#### [What is being asked]
With pictures excluded, copy word for word the lines in the data below from the line containing "PIR pin GND: 5V -> GND" through the line containing "PIR2: HC-SR505 -> AM312".
··· Exercise data ···
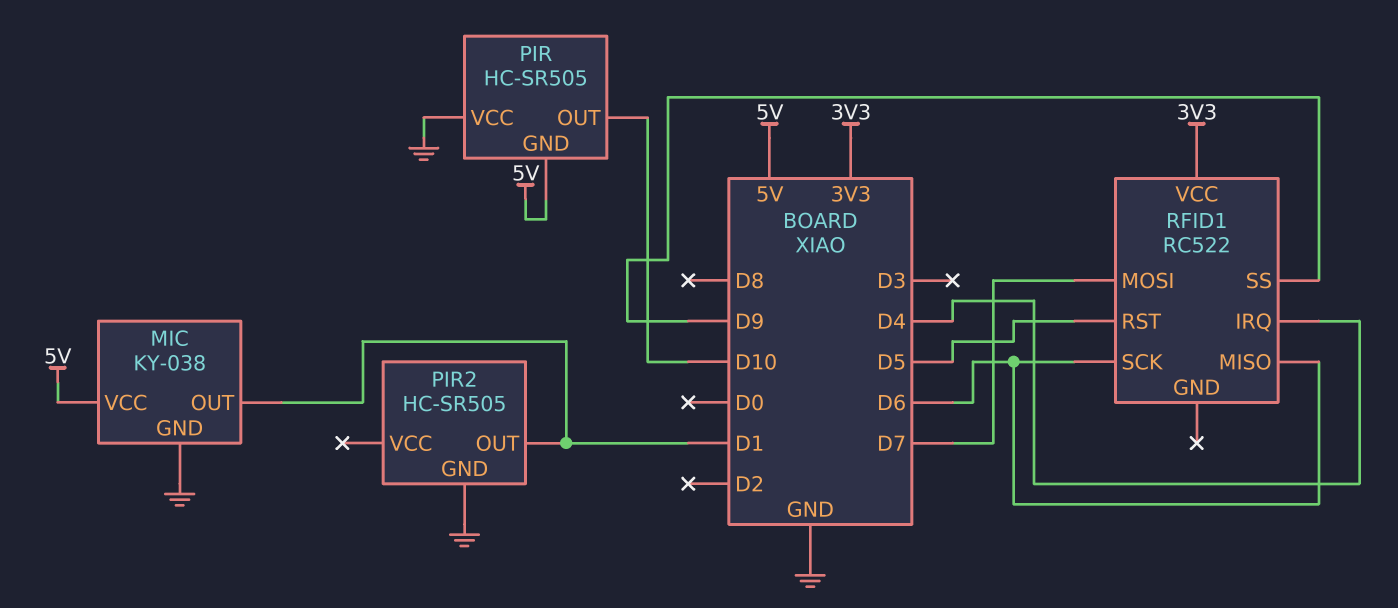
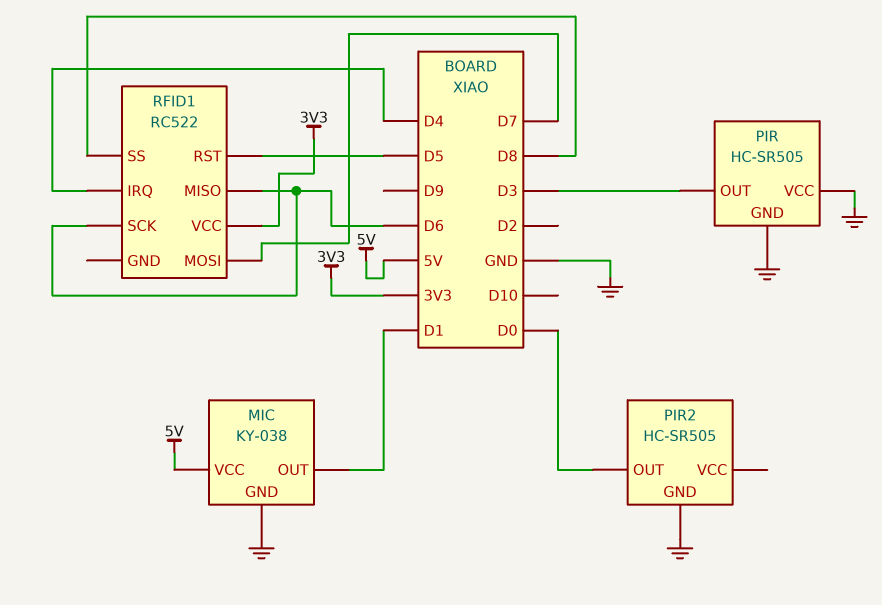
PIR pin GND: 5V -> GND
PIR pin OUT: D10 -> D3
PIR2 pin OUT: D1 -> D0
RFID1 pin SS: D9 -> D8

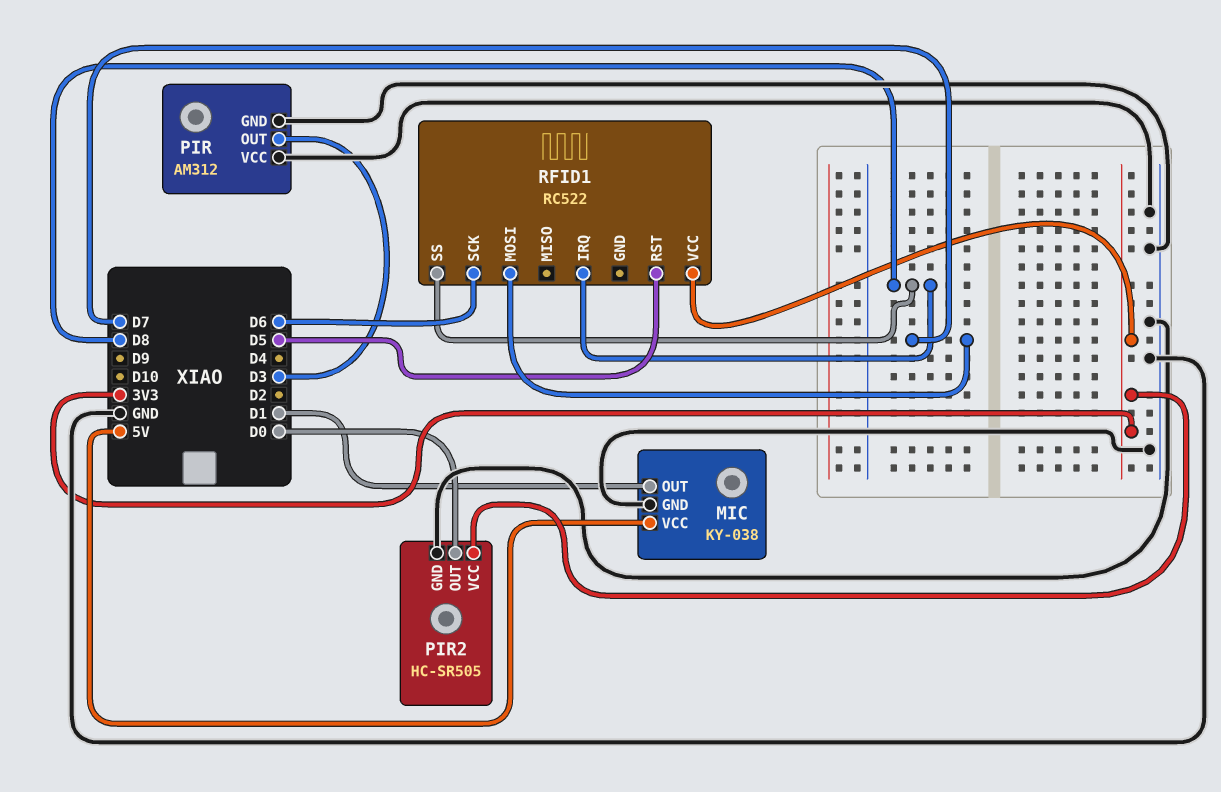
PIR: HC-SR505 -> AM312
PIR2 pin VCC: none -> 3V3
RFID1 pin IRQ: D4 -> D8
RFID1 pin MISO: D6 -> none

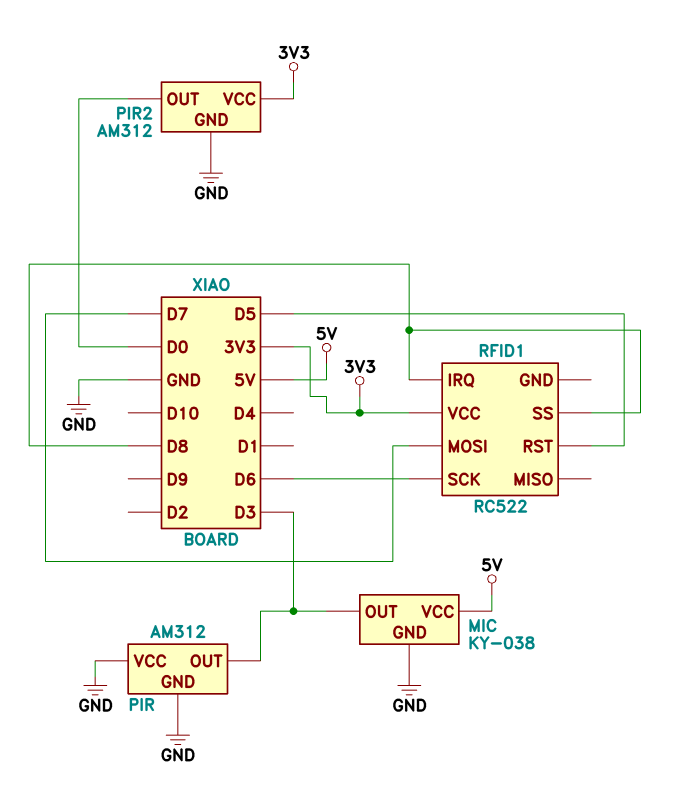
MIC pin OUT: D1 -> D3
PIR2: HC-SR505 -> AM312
···
··· Exercise data ···
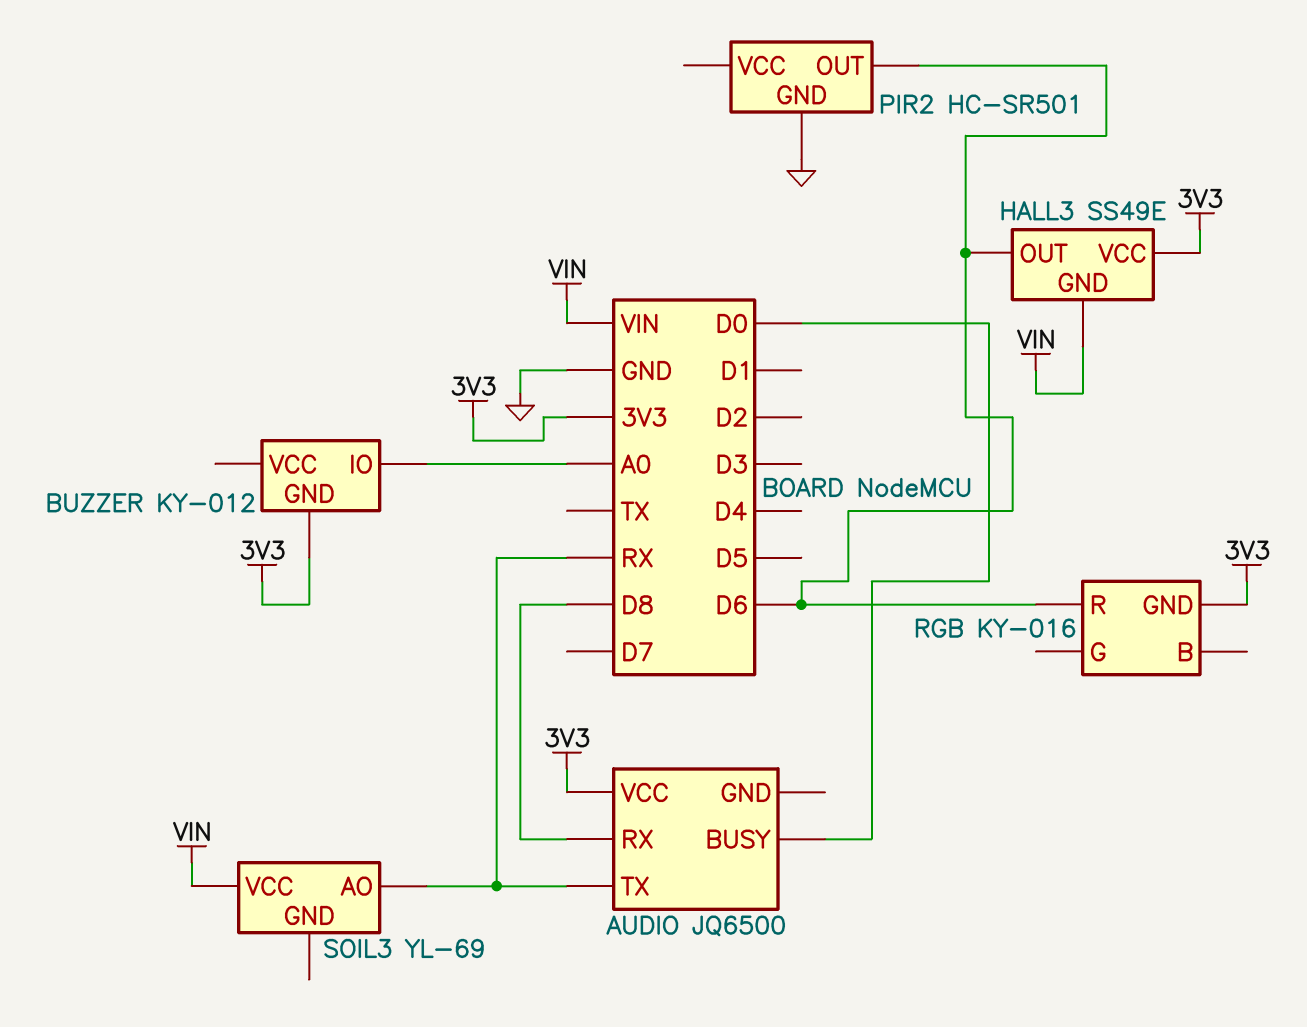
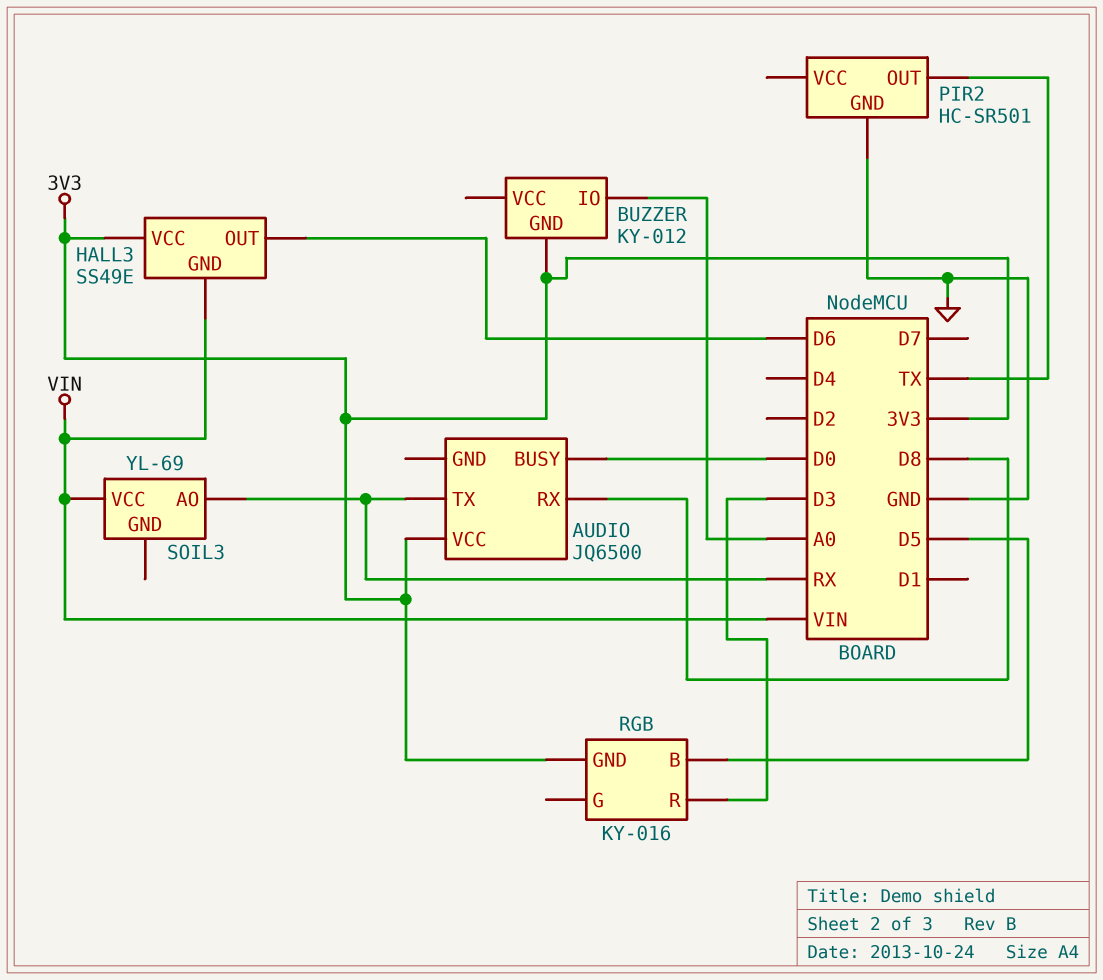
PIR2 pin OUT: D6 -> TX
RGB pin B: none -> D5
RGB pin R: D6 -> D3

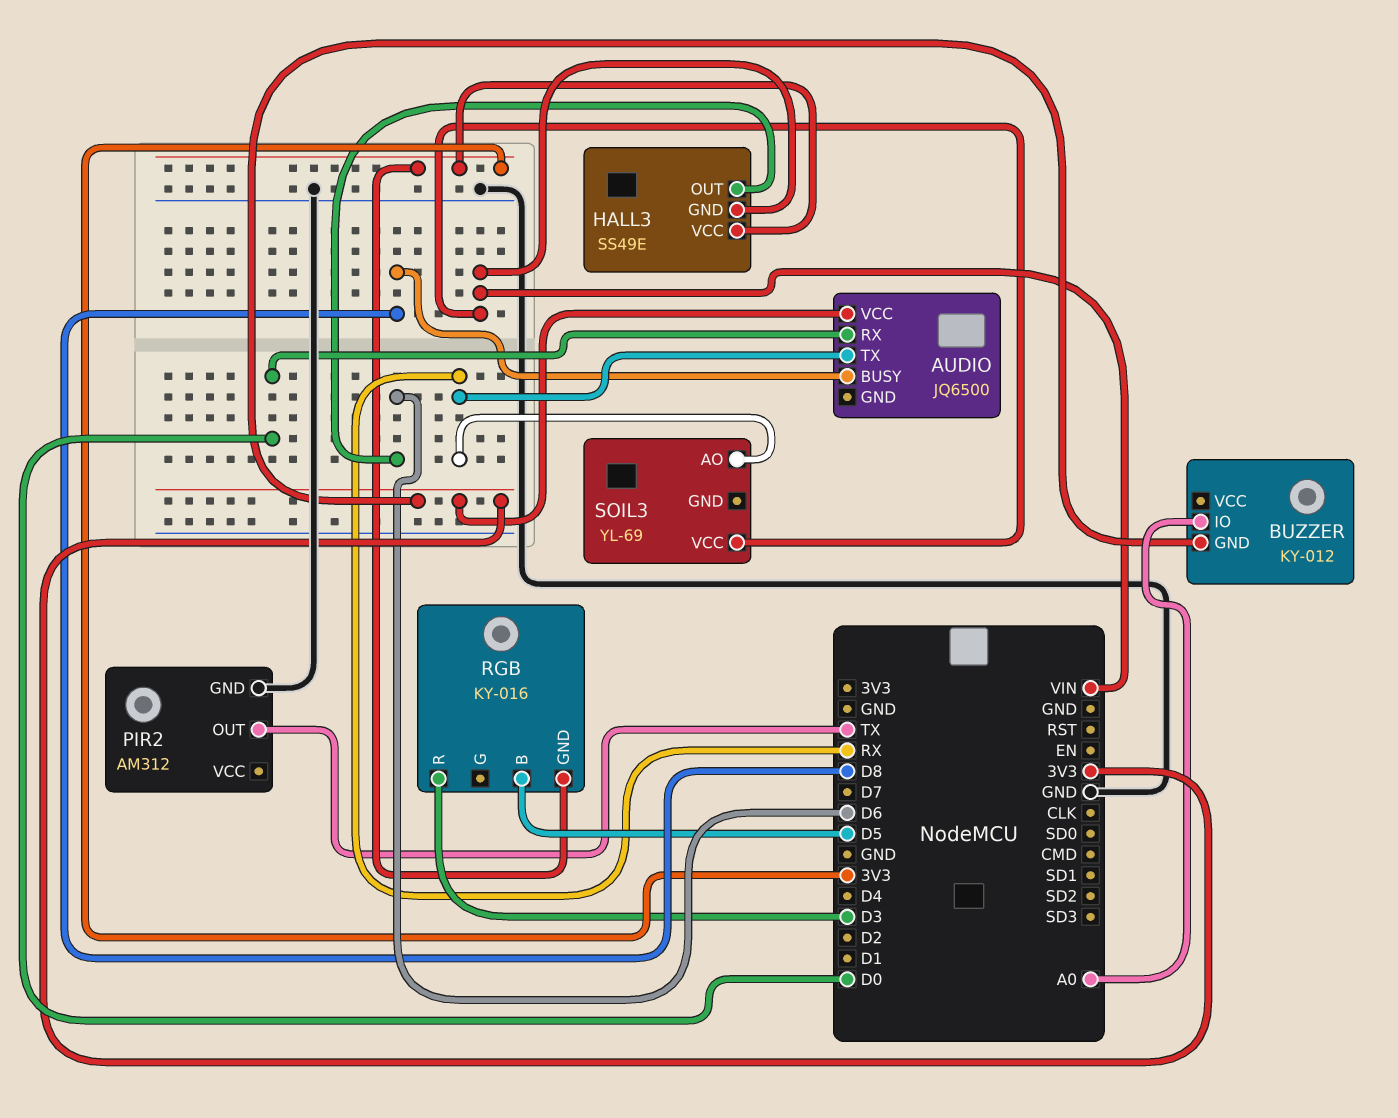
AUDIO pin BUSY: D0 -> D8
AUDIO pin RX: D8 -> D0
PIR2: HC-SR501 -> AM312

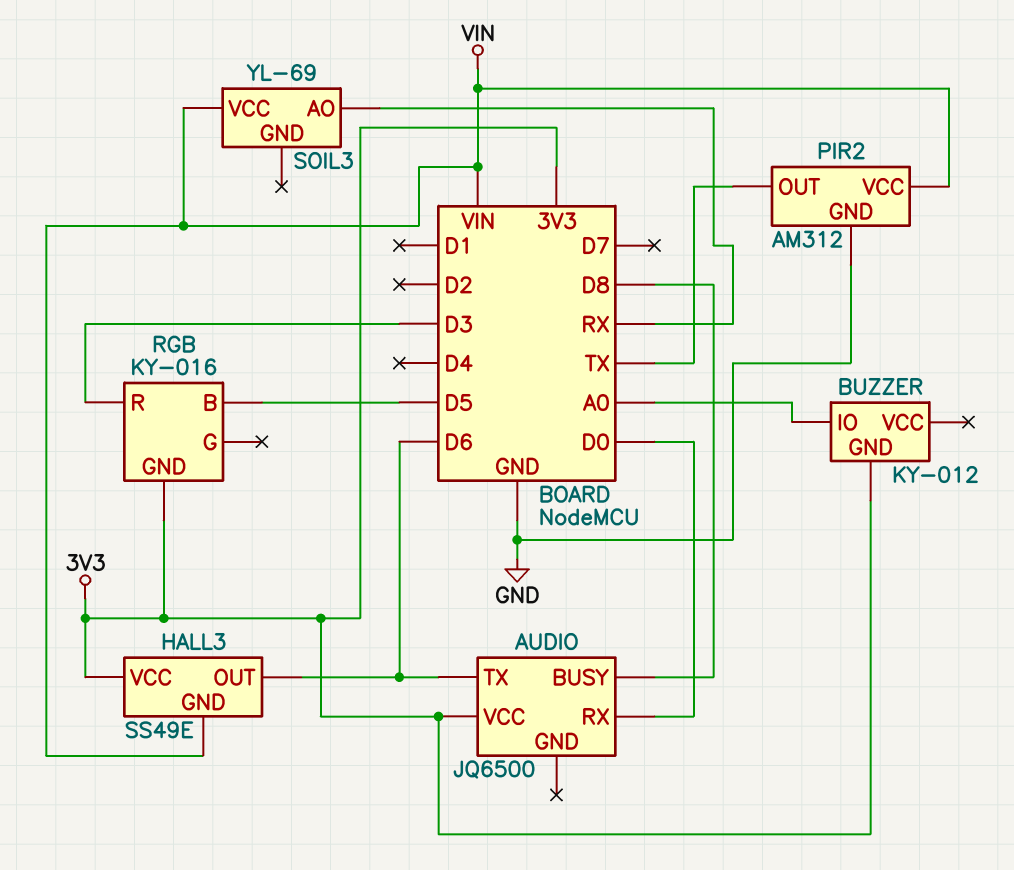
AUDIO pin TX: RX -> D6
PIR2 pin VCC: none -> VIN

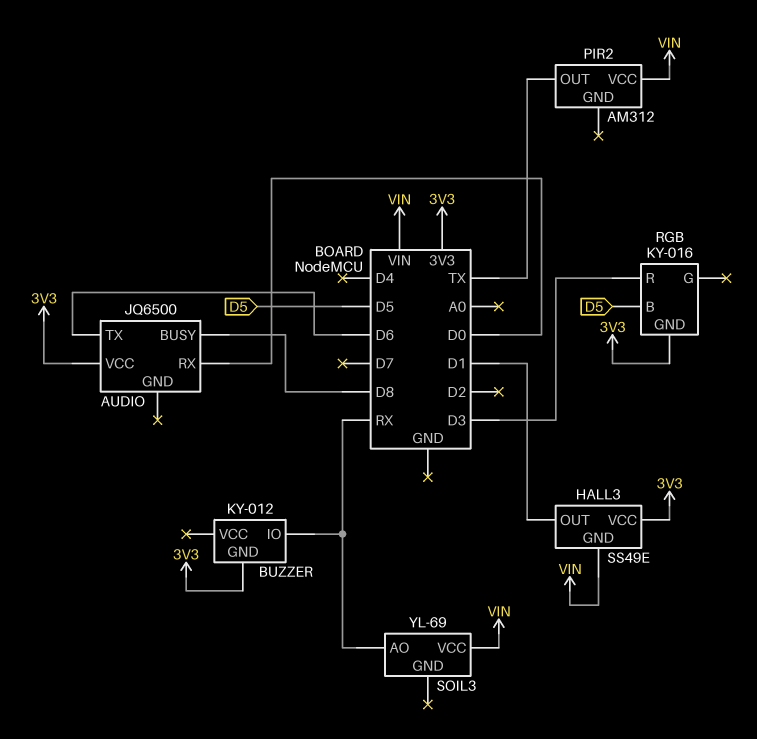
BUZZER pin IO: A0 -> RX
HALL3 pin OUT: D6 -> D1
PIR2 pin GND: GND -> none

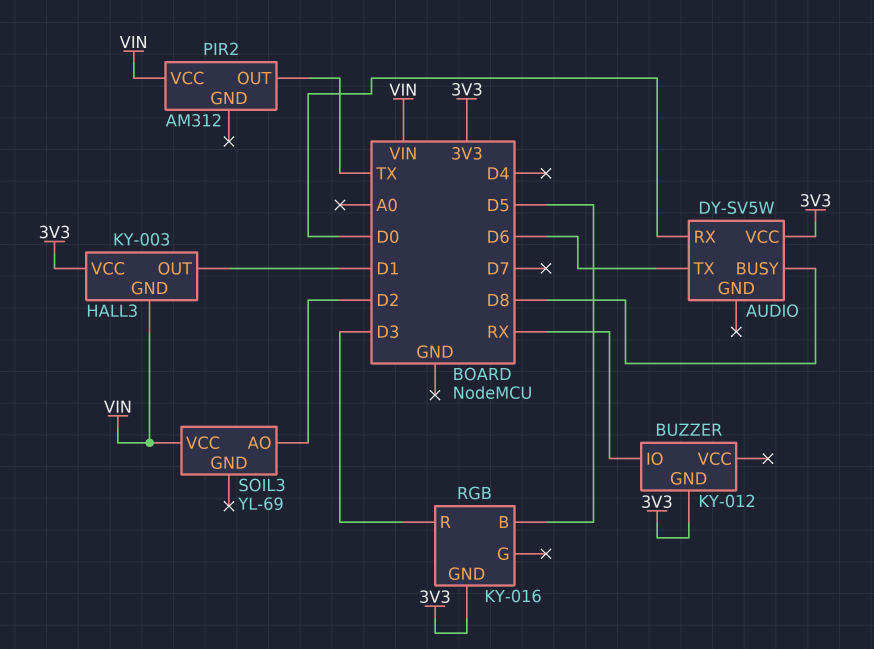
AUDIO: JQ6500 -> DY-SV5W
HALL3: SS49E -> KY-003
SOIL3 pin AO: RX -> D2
···
#### [Reply]
PIR pin GND: 5V -> GND
PIR pin OUT: D10 -> D3
PIR2 pin OUT: D1 -> D0
RFID1 pin SS: D9 -> D8

PIR: HC-SR505 -> AM312
PIR2 pin VCC: none -> 3V3
RFID1 pin IRQ: D4 -> D8
RFID1 pin MISO: D6 -> none

MIC pin OUT: D1 -> D3
PIR2: HC-SR505 -> AM312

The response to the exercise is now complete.